__What to do__: Could you copy each line of the entries that contains "spray"?

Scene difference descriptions

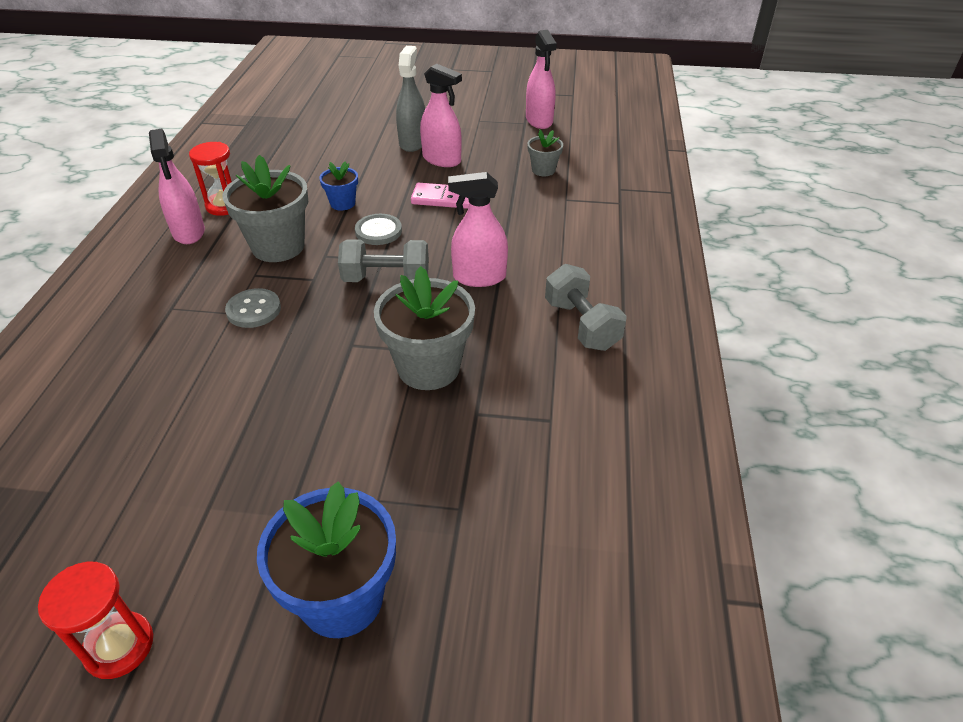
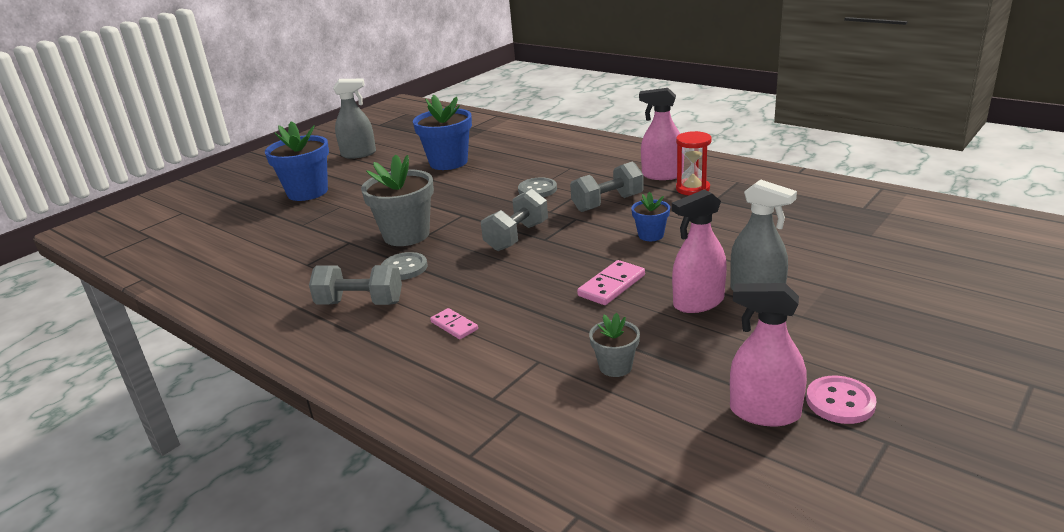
camera: 125 degrees right, 15 degrees down
red hourglass [38,562,153,679] -> grey spray bottle [333,79,376,159]
grey flower pot [222,155,308,262] -> grey dumbbell [570,162,644,212]
grey button [355,214,402,245] -> grey button moved to [381,252,427,280]
pink spray bottle [448,172,508,287] -> none
none -> blue flower pot [413,95,472,170]
none -> pink domino [430,308,478,339]
none -> pink button [806,376,877,424]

__Your solution__:
red hourglass [38,562,153,679] -> grey spray bottle [333,79,376,159]
pink spray bottle [448,172,508,287] -> none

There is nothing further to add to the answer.